▶ **RECORDS PROVIDED**

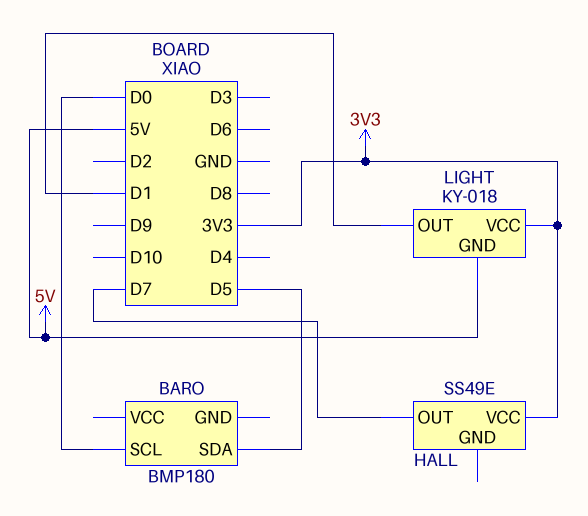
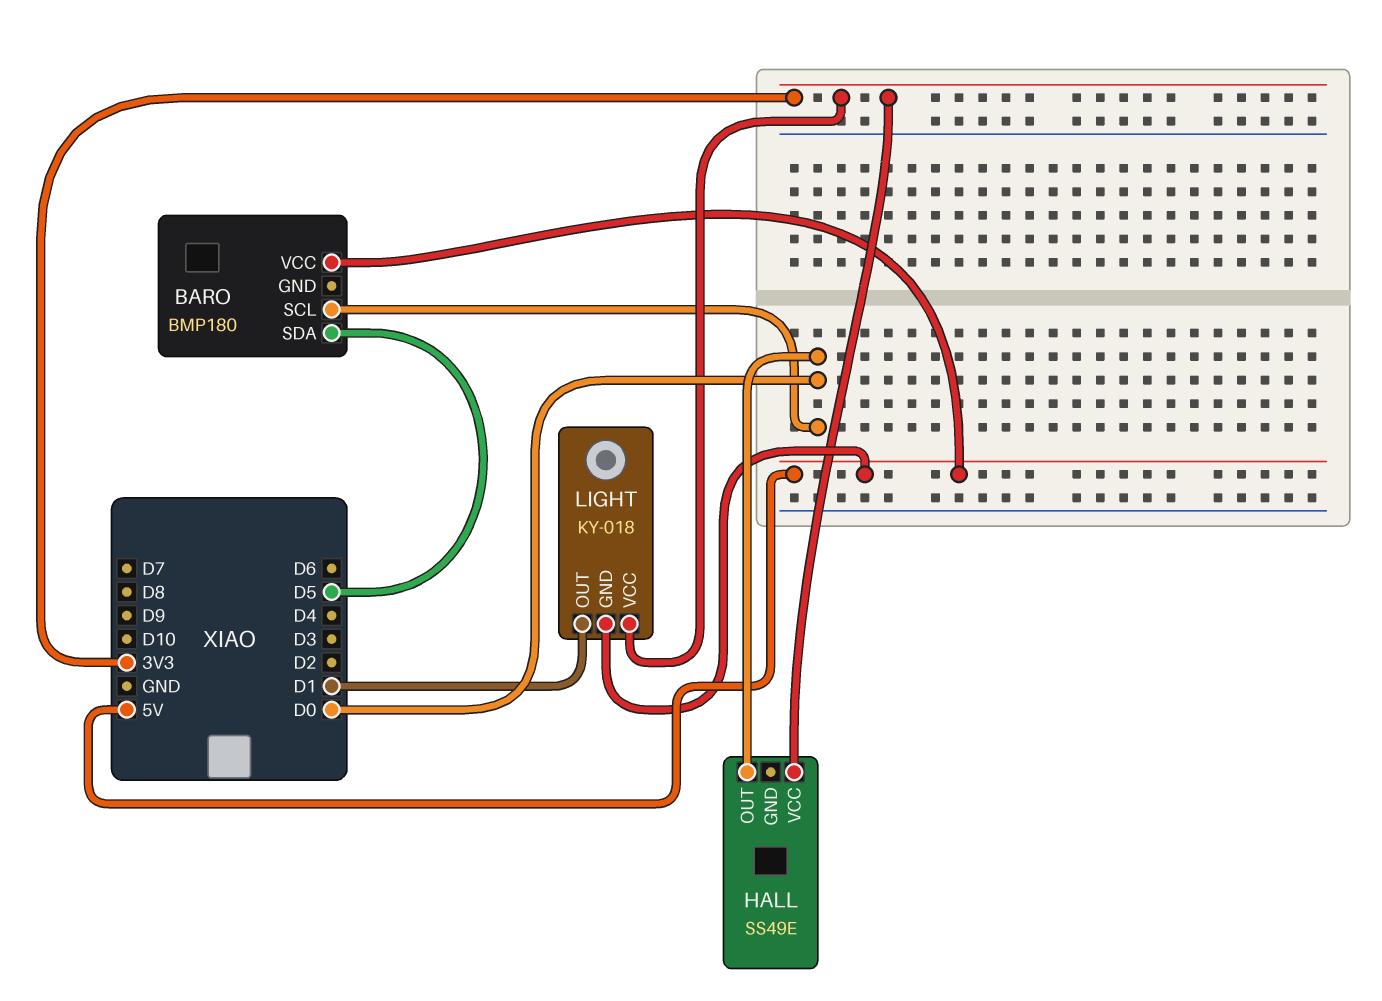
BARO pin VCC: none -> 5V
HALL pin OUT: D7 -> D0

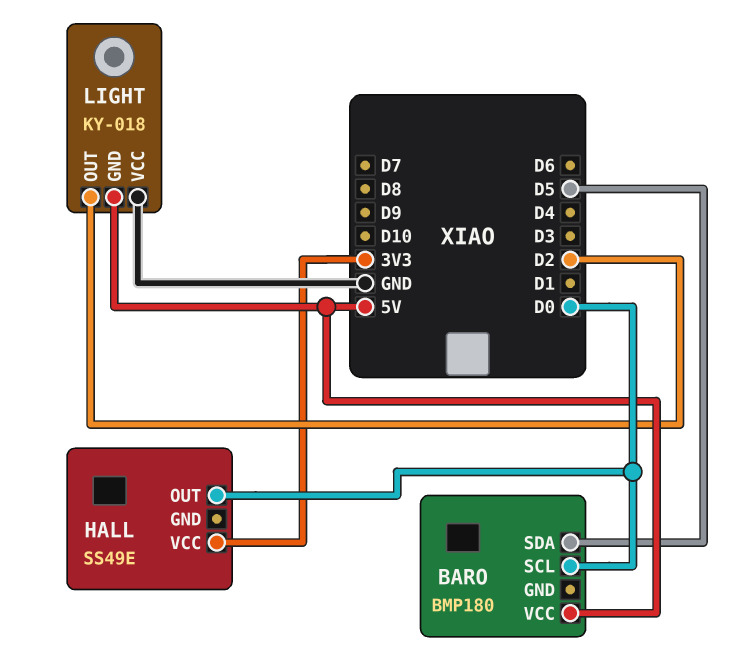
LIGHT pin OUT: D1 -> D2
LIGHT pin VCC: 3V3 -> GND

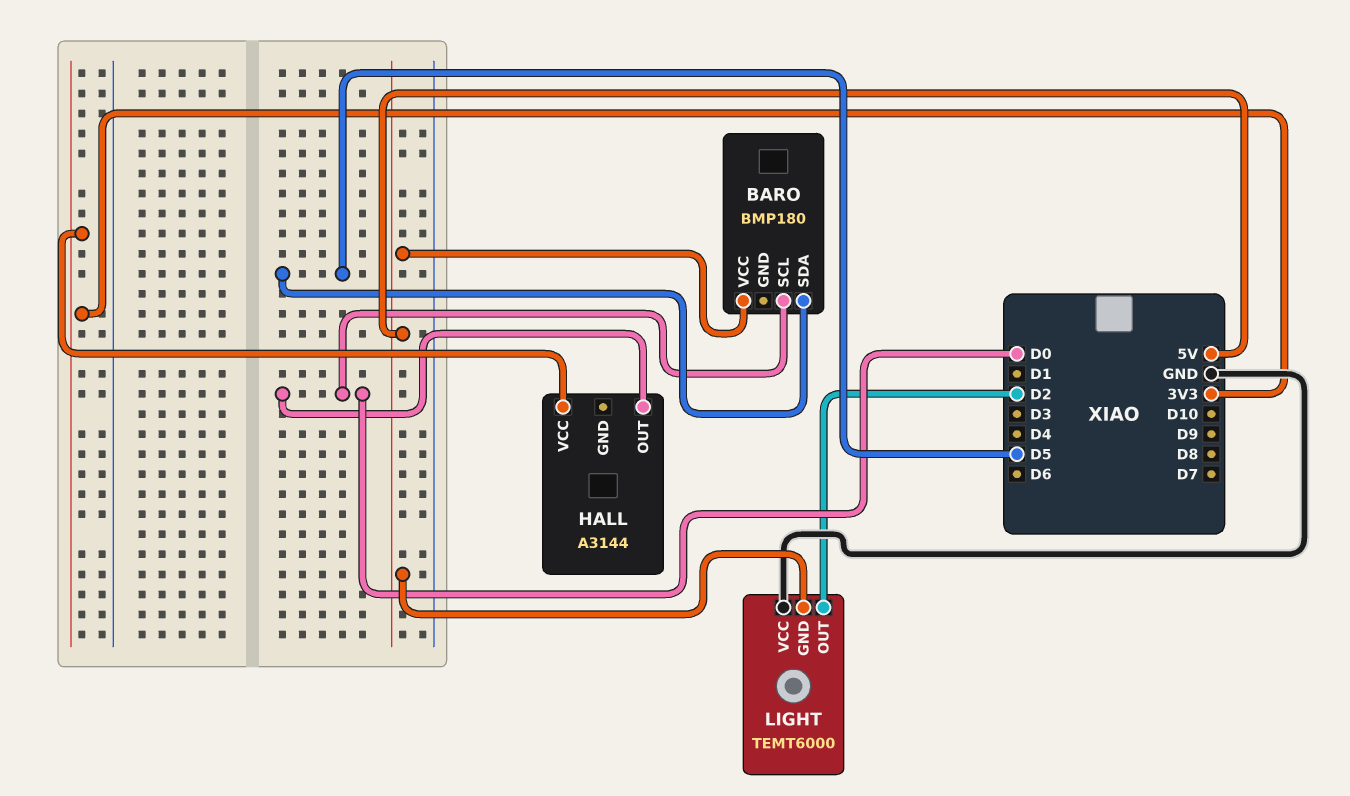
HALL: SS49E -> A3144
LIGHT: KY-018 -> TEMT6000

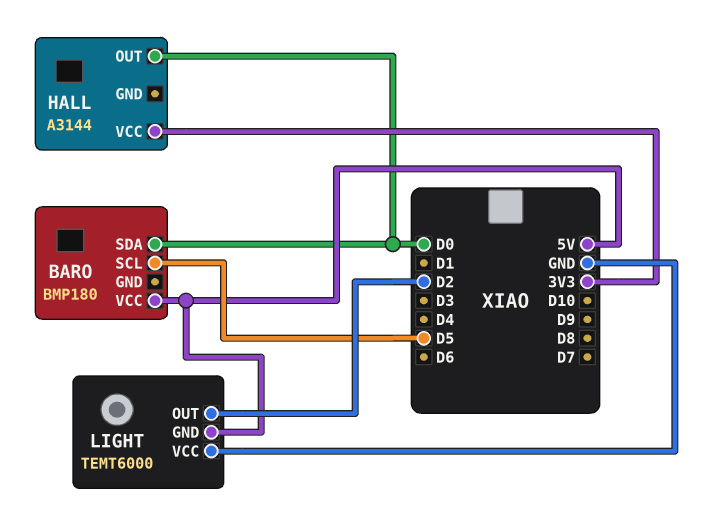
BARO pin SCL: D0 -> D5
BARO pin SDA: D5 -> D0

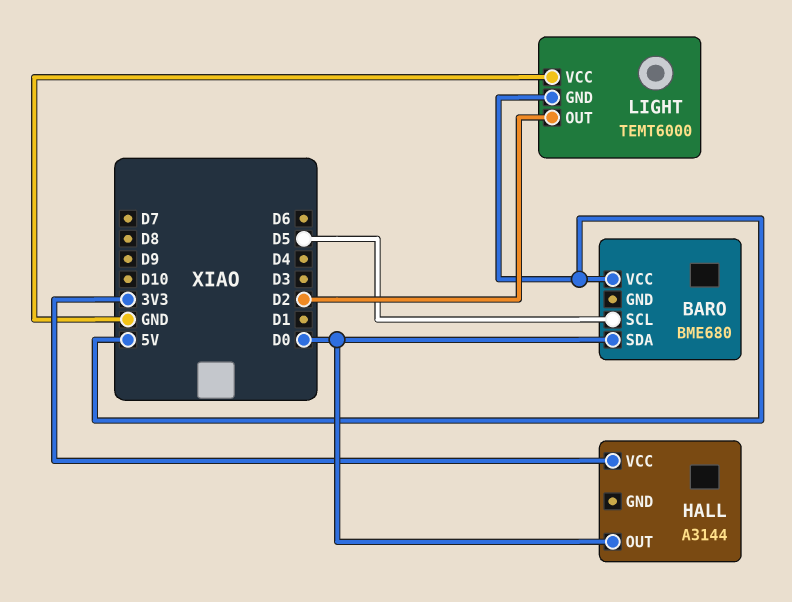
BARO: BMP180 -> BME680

▶ **PROMPT**
Repeat exactly the lines above, starting at the one that contains "BARO pin SCL: D0 -> D5" and stopping at the last line of the entries, and leave out the pictures.

▶ **RESPONSE AREA**
BARO pin SCL: D0 -> D5
BARO pin SDA: D5 -> D0

BARO: BMP180 -> BME680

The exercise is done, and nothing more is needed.